■ Problem description ■
What you return must be the lines of the data that hold the word "arrow".

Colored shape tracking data
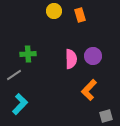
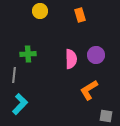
yellow circle: moved 14 px left
purple circle: moved 3 px right, 1 px up
gray line: rotated 49 degrees counterclockwise
orange L-shape: rotated 15 degrees clockwise
gray square: rotated 24 degrees clockwise
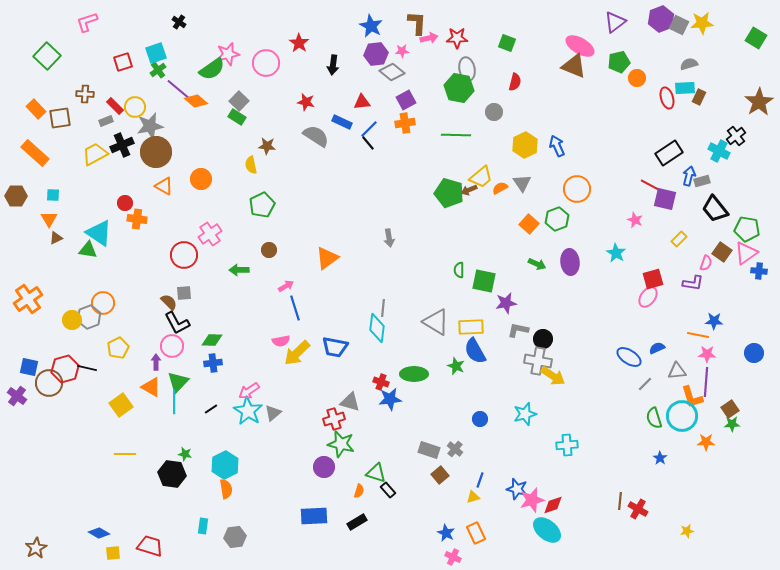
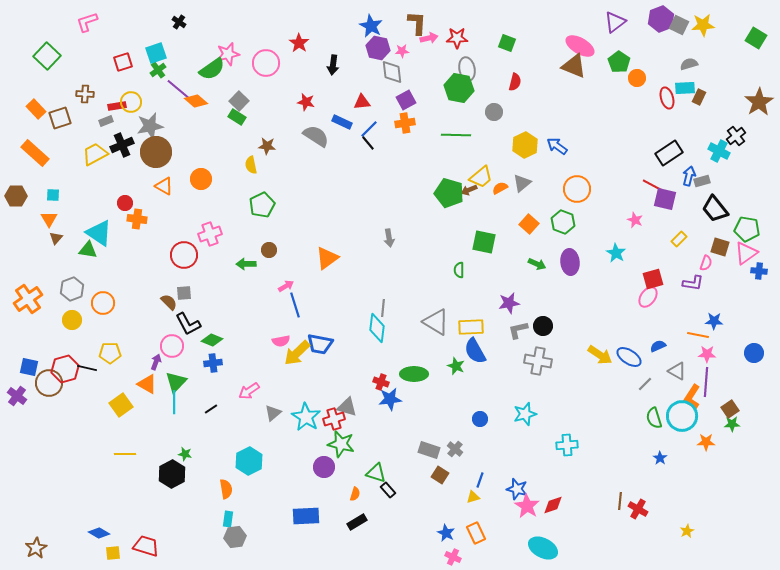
yellow star at (702, 23): moved 1 px right, 2 px down
purple hexagon at (376, 54): moved 2 px right, 6 px up; rotated 20 degrees clockwise
green pentagon at (619, 62): rotated 25 degrees counterclockwise
gray diamond at (392, 72): rotated 45 degrees clockwise
red rectangle at (115, 106): moved 2 px right; rotated 54 degrees counterclockwise
yellow circle at (135, 107): moved 4 px left, 5 px up
brown square at (60, 118): rotated 10 degrees counterclockwise
blue arrow at (557, 146): rotated 30 degrees counterclockwise
gray triangle at (522, 183): rotated 24 degrees clockwise
red line at (650, 185): moved 2 px right
green hexagon at (557, 219): moved 6 px right, 3 px down; rotated 20 degrees counterclockwise
pink cross at (210, 234): rotated 15 degrees clockwise
brown triangle at (56, 238): rotated 24 degrees counterclockwise
brown square at (722, 252): moved 2 px left, 5 px up; rotated 18 degrees counterclockwise
green arrow at (239, 270): moved 7 px right, 6 px up
green square at (484, 281): moved 39 px up
purple star at (506, 303): moved 3 px right
blue line at (295, 308): moved 3 px up
gray hexagon at (89, 317): moved 17 px left, 28 px up
black L-shape at (177, 323): moved 11 px right, 1 px down
gray L-shape at (518, 330): rotated 25 degrees counterclockwise
black circle at (543, 339): moved 13 px up
green diamond at (212, 340): rotated 20 degrees clockwise
blue trapezoid at (335, 347): moved 15 px left, 3 px up
yellow pentagon at (118, 348): moved 8 px left, 5 px down; rotated 25 degrees clockwise
blue semicircle at (657, 348): moved 1 px right, 2 px up
purple arrow at (156, 362): rotated 21 degrees clockwise
gray triangle at (677, 371): rotated 36 degrees clockwise
yellow arrow at (553, 376): moved 47 px right, 21 px up
green triangle at (178, 382): moved 2 px left
orange triangle at (151, 387): moved 4 px left, 3 px up
orange L-shape at (692, 397): rotated 50 degrees clockwise
gray triangle at (350, 402): moved 3 px left, 5 px down
cyan star at (248, 411): moved 58 px right, 6 px down
cyan hexagon at (225, 465): moved 24 px right, 4 px up
black hexagon at (172, 474): rotated 24 degrees clockwise
brown square at (440, 475): rotated 18 degrees counterclockwise
orange semicircle at (359, 491): moved 4 px left, 3 px down
pink star at (532, 500): moved 5 px left, 6 px down; rotated 25 degrees counterclockwise
blue rectangle at (314, 516): moved 8 px left
cyan rectangle at (203, 526): moved 25 px right, 7 px up
cyan ellipse at (547, 530): moved 4 px left, 18 px down; rotated 12 degrees counterclockwise
yellow star at (687, 531): rotated 16 degrees counterclockwise
red trapezoid at (150, 546): moved 4 px left
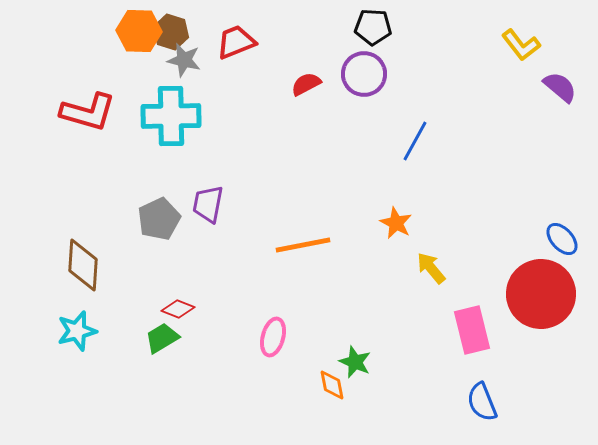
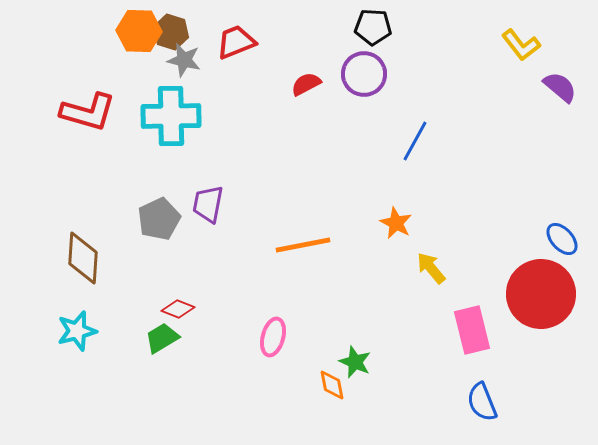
brown diamond: moved 7 px up
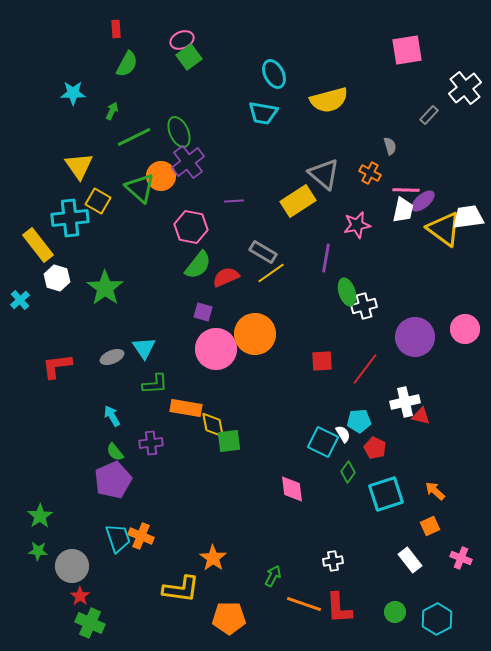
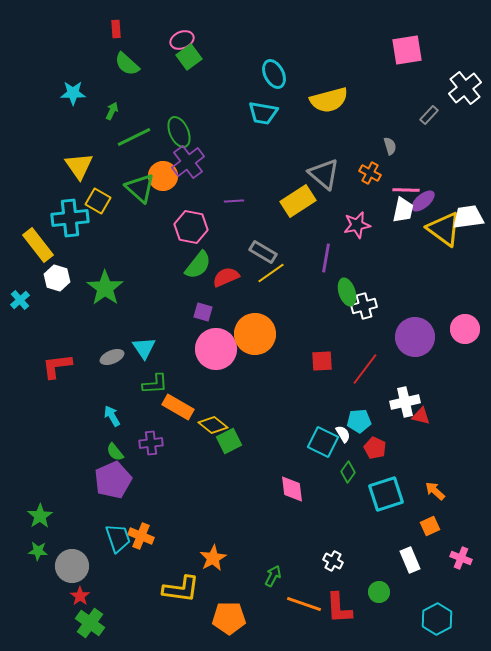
green semicircle at (127, 64): rotated 104 degrees clockwise
orange circle at (161, 176): moved 2 px right
orange rectangle at (186, 408): moved 8 px left, 1 px up; rotated 20 degrees clockwise
yellow diamond at (213, 425): rotated 40 degrees counterclockwise
green square at (229, 441): rotated 20 degrees counterclockwise
orange star at (213, 558): rotated 8 degrees clockwise
white rectangle at (410, 560): rotated 15 degrees clockwise
white cross at (333, 561): rotated 36 degrees clockwise
green circle at (395, 612): moved 16 px left, 20 px up
green cross at (90, 623): rotated 12 degrees clockwise
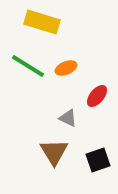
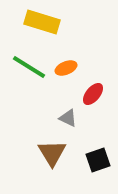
green line: moved 1 px right, 1 px down
red ellipse: moved 4 px left, 2 px up
brown triangle: moved 2 px left, 1 px down
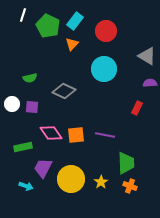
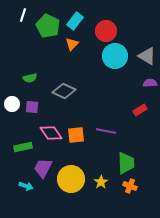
cyan circle: moved 11 px right, 13 px up
red rectangle: moved 3 px right, 2 px down; rotated 32 degrees clockwise
purple line: moved 1 px right, 4 px up
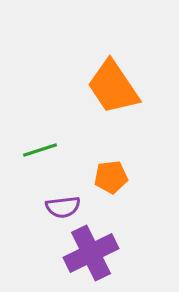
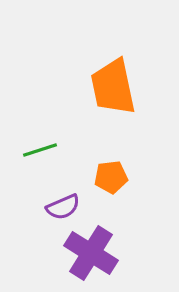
orange trapezoid: rotated 22 degrees clockwise
purple semicircle: rotated 16 degrees counterclockwise
purple cross: rotated 32 degrees counterclockwise
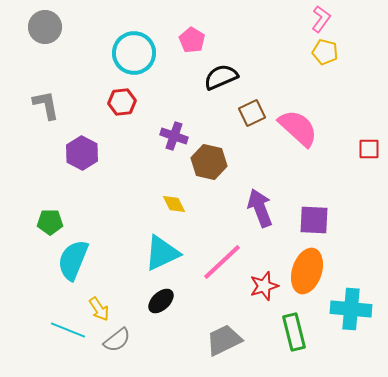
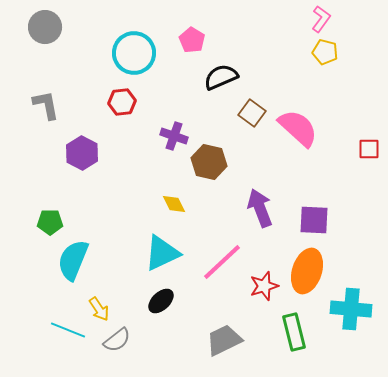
brown square: rotated 28 degrees counterclockwise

■ Written solution ■
blue arrow at (557, 146): rotated 30 degrees counterclockwise
green arrow at (239, 270): moved 7 px right, 6 px up
purple arrow at (156, 362): rotated 21 degrees clockwise
yellow arrow at (553, 376): moved 47 px right, 21 px up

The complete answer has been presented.